Material for the task START

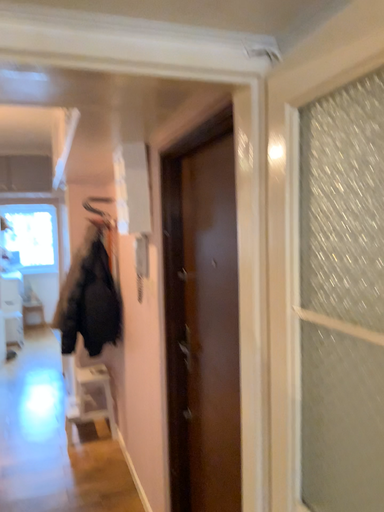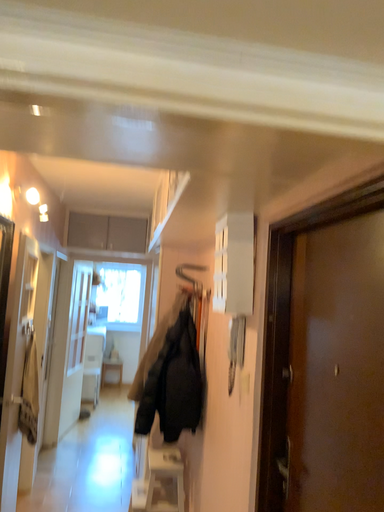
Question: Which way did the camera rotate in the video?

Choices:
 (A) rotated upward
 (B) rotated downward

Answer: (A)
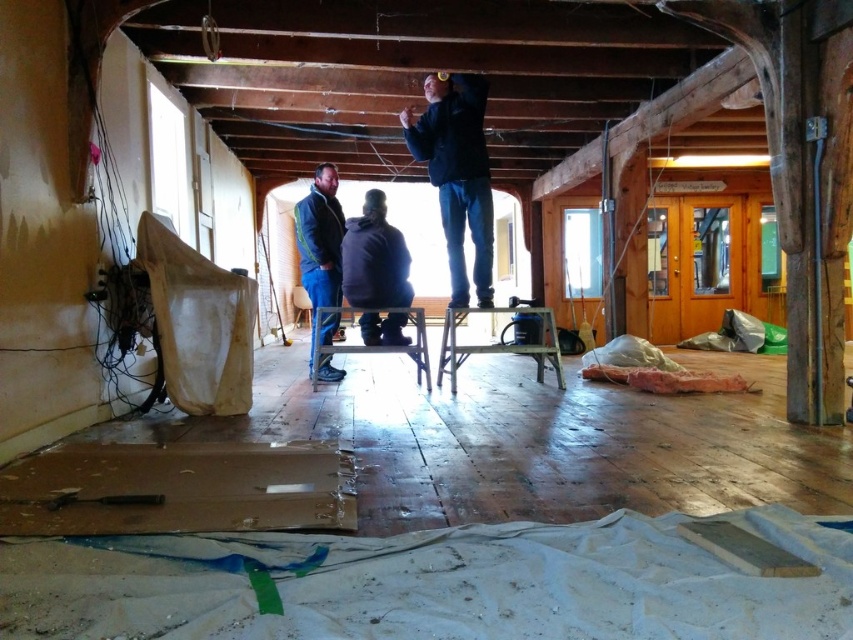
You are a contractor observing the renovation site. You see a dark blue jacket at upper center and a blue denim jacket at center. Which jacket is wider?

The dark blue jacket at upper center is wider than the blue denim jacket at center according to the description.

From the picture: You are a contractor working in the room and need to place a 36 inch wide tool box between the dark blue jacket at upper center and the blue denim jacket at center. Can the tool box fit between them?

The dark blue jacket at upper center and blue denim jacket at center are 39.33 inches apart, so yes, the tool box can fit between them since it is narrower than the space available.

Material for the task END

Problem to solve. Lay out the records above as a JSON list of strings with one string for each line, skipping blank lines. Leave the pictures out of the answer.

Solution for this task.
[
  "Question: Which way did the camera rotate in the video?",
  "Choices:",
  " (A) rotated upward",
  " (B) rotated downward",
  "Answer: (A)",
  "You are a contractor observing the renovation site. You see a dark blue jacket at upper center and a blue denim jacket at center. Which jacket is wider?",
  "The dark blue jacket at upper center is wider than the blue denim jacket at center according to the description.",
  "From the picture: You are a contractor working in the room and need to place a 36 inch wide tool box between the dark blue jacket at upper center and the blue denim jacket at center. Can the tool box fit between them?",
  "The dark blue jacket at upper center and blue denim jacket at center are 39.33 inches apart, so yes, the tool box can fit between them since it is narrower than the space available."
]